◆ **WHAT IS BEING ASKED**:
Send back the data below exactly. Drop every picture.

◆ **DATA EXCERPTS**:
==============================

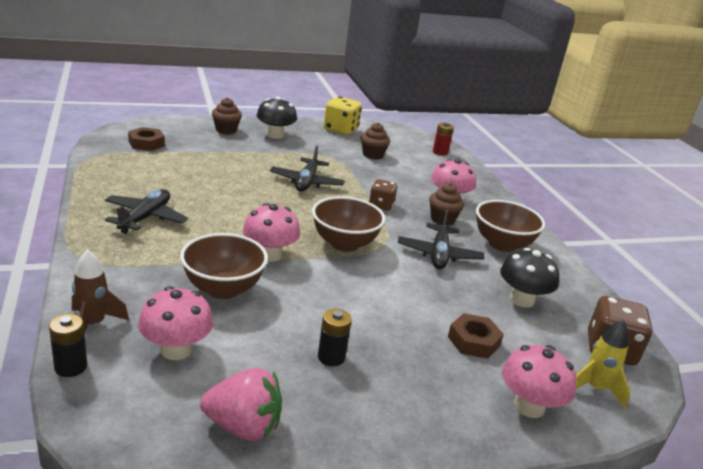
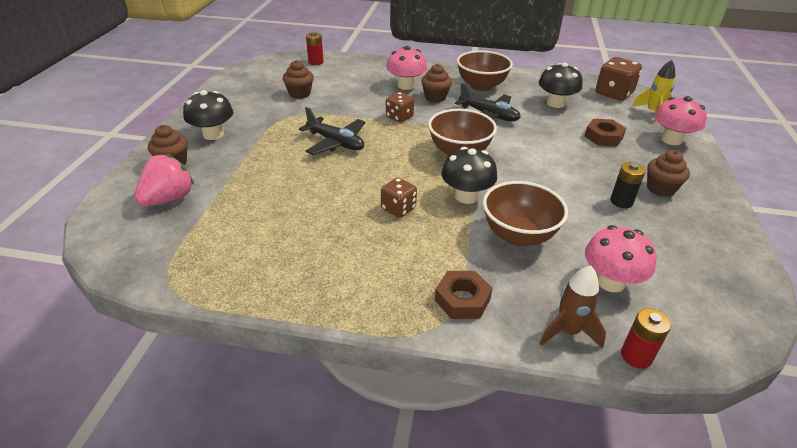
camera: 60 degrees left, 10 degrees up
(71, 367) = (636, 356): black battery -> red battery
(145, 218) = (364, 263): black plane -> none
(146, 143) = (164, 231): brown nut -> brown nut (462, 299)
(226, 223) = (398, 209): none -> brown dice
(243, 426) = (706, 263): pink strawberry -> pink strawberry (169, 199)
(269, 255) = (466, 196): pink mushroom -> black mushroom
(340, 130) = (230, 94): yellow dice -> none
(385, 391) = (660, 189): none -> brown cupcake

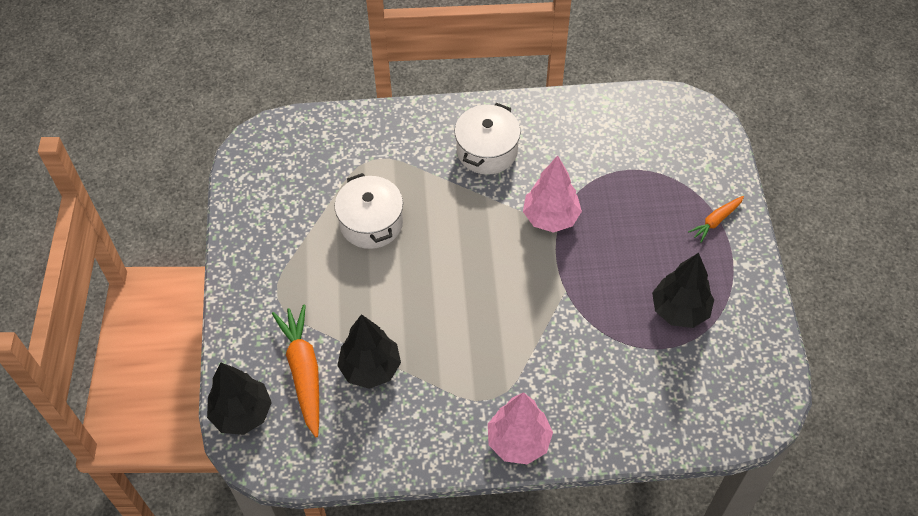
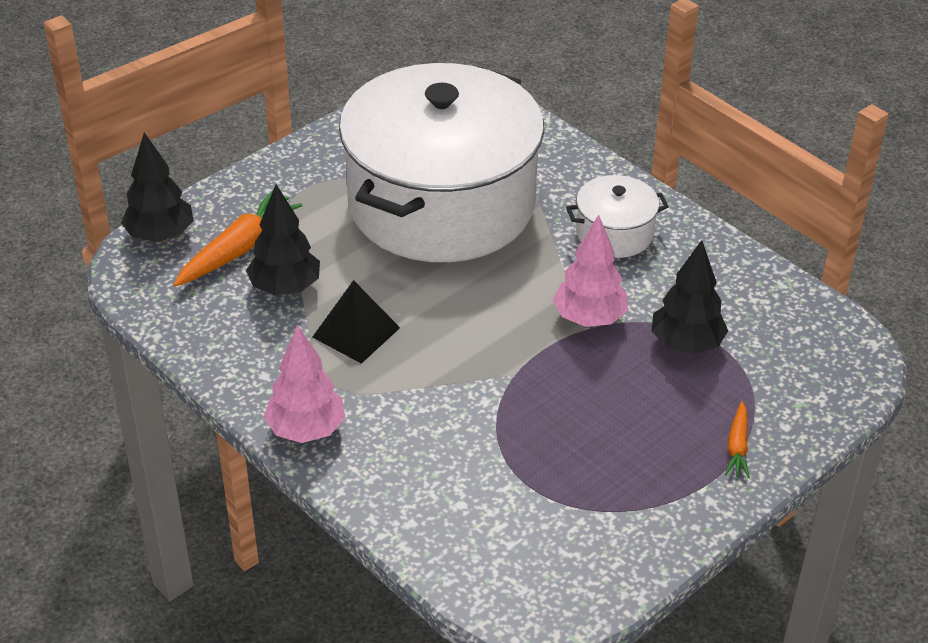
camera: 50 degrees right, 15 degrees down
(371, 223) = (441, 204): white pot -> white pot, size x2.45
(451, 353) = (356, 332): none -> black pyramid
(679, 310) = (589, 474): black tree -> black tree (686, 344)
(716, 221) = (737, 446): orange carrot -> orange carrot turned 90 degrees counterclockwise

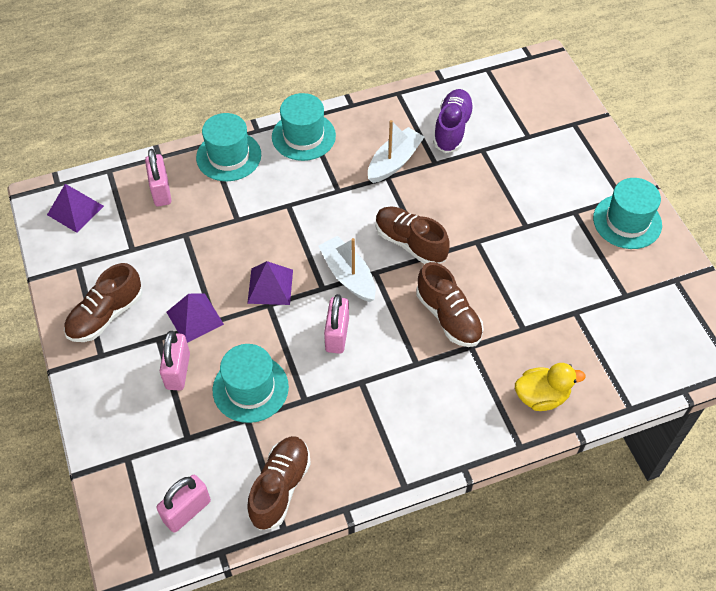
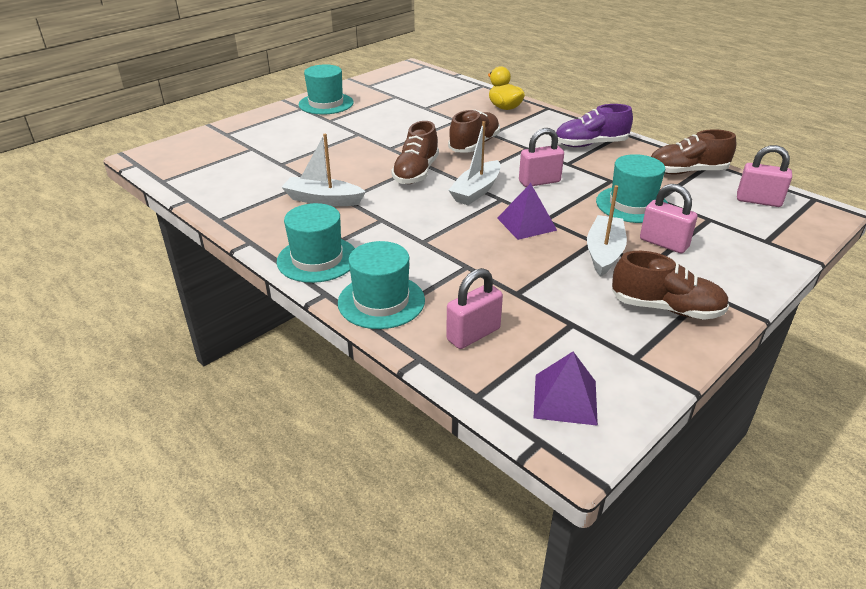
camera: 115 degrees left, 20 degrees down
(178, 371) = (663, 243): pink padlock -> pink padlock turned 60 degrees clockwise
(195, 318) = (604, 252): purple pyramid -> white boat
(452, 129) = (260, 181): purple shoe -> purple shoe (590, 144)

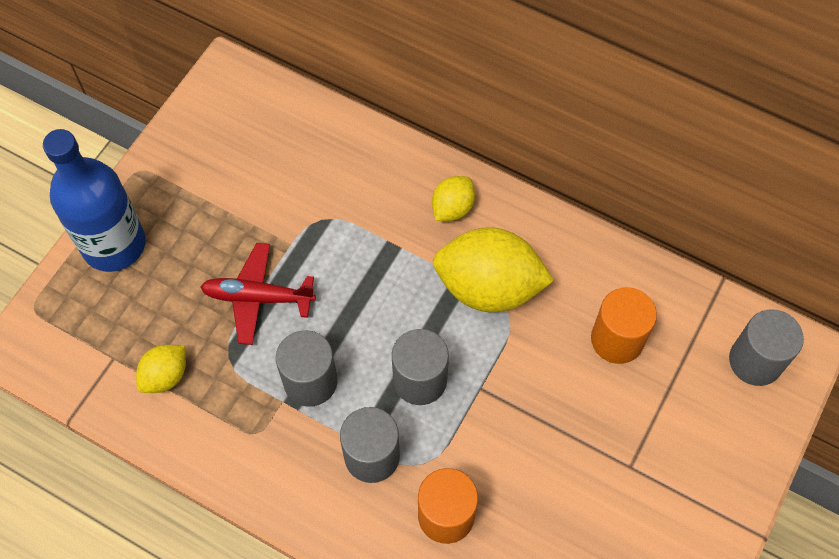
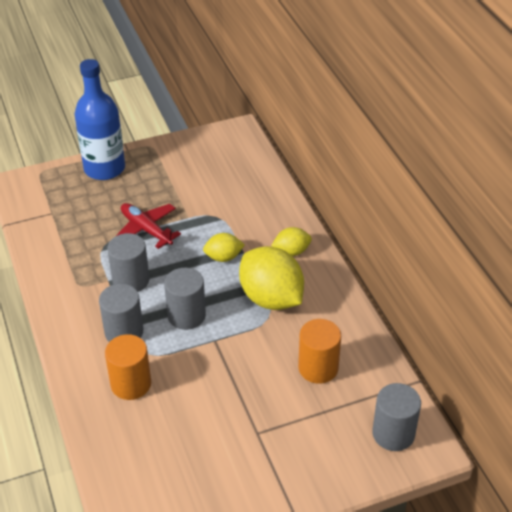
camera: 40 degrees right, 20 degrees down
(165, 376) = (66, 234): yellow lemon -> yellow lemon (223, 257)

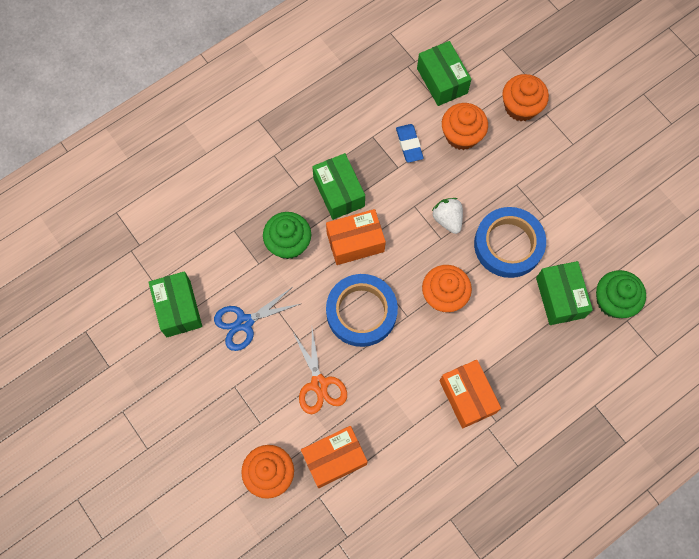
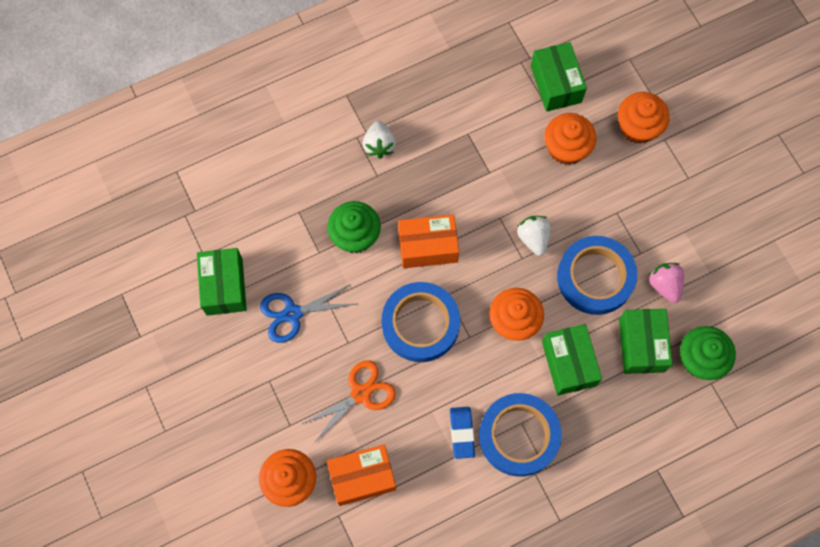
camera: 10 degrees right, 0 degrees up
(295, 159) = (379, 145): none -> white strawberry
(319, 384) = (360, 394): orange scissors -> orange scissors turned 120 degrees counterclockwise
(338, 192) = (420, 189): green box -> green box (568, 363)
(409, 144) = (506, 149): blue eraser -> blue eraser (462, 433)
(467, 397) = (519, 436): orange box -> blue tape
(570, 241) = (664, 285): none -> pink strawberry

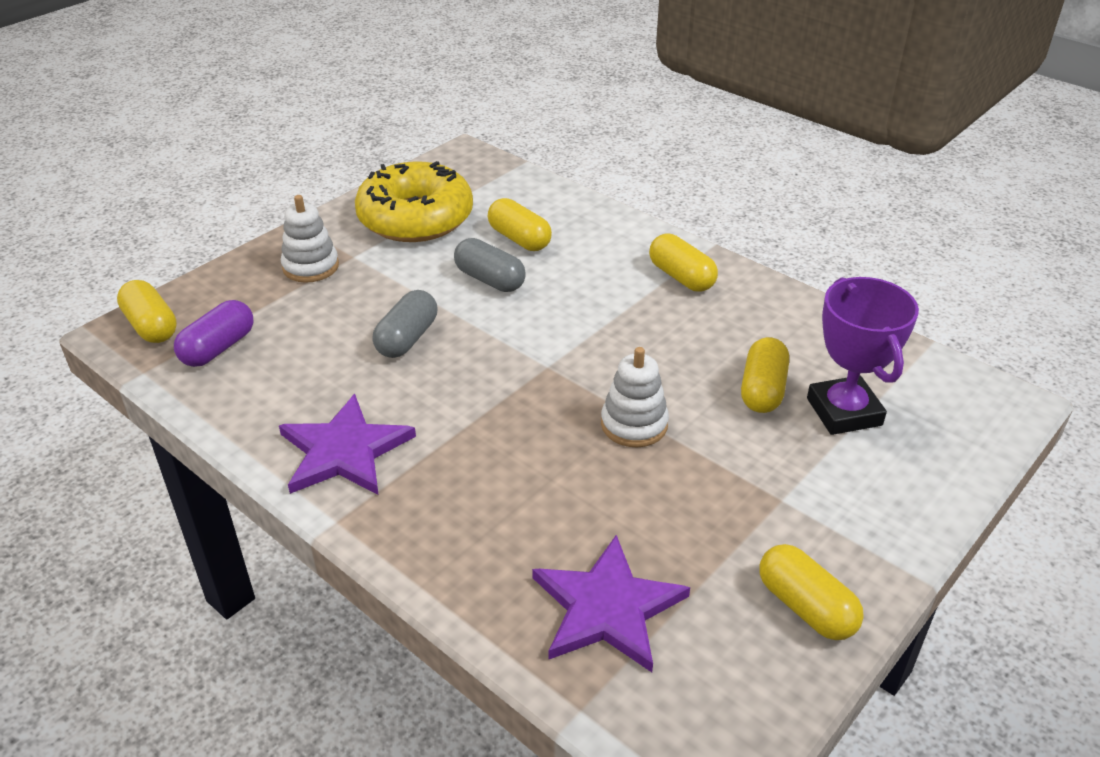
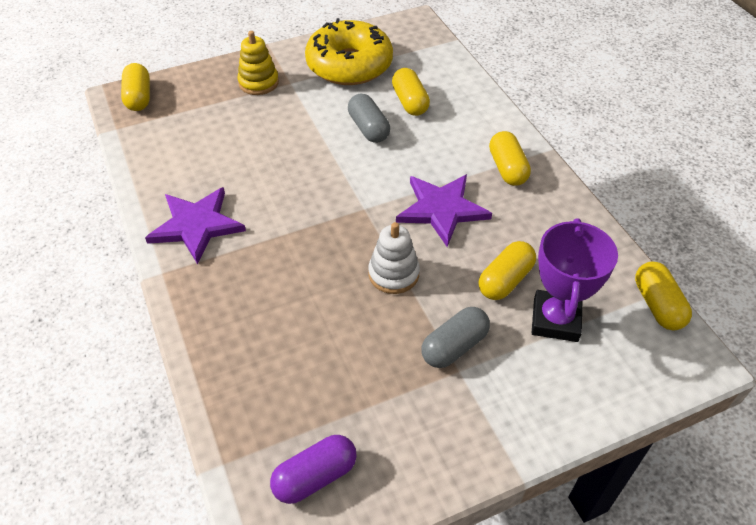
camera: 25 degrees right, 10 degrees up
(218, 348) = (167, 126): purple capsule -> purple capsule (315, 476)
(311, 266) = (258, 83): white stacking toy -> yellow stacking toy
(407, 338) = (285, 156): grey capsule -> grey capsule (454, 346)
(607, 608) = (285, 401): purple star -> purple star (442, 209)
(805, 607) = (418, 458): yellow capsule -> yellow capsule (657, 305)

==============================

◆ **TASK OUTPUT**:
camera: 60 degrees left, 10 degrees up
(71, 367) = (636, 356): black battery -> red battery
(145, 218) = (364, 263): black plane -> none
(146, 143) = (164, 231): brown nut -> brown nut (462, 299)
(226, 223) = (398, 209): none -> brown dice
(243, 426) = (706, 263): pink strawberry -> pink strawberry (169, 199)
(269, 255) = (466, 196): pink mushroom -> black mushroom
(340, 130) = (230, 94): yellow dice -> none
(385, 391) = (660, 189): none -> brown cupcake

camera: 50 degrees right, 15 degrees down
(371, 223) = (441, 204): white pot -> white pot, size x2.45
(451, 353) = (356, 332): none -> black pyramid
(679, 310) = (589, 474): black tree -> black tree (686, 344)
(716, 221) = (737, 446): orange carrot -> orange carrot turned 90 degrees counterclockwise

camera: 115 degrees left, 20 degrees down
(178, 371) = (663, 243): pink padlock -> pink padlock turned 60 degrees clockwise
(195, 318) = (604, 252): purple pyramid -> white boat
(452, 129) = (260, 181): purple shoe -> purple shoe (590, 144)

camera: 40 degrees right, 20 degrees down
(165, 376) = (66, 234): yellow lemon -> yellow lemon (223, 257)

camera: 10 degrees right, 0 degrees up
(295, 159) = (379, 145): none -> white strawberry
(319, 384) = (360, 394): orange scissors -> orange scissors turned 120 degrees counterclockwise
(338, 192) = (420, 189): green box -> green box (568, 363)
(409, 144) = (506, 149): blue eraser -> blue eraser (462, 433)
(467, 397) = (519, 436): orange box -> blue tape
(570, 241) = (664, 285): none -> pink strawberry

camera: 25 degrees right, 10 degrees up
(218, 348) = (167, 126): purple capsule -> purple capsule (315, 476)
(311, 266) = (258, 83): white stacking toy -> yellow stacking toy
(407, 338) = (285, 156): grey capsule -> grey capsule (454, 346)
(607, 608) = (285, 401): purple star -> purple star (442, 209)
(805, 607) = (418, 458): yellow capsule -> yellow capsule (657, 305)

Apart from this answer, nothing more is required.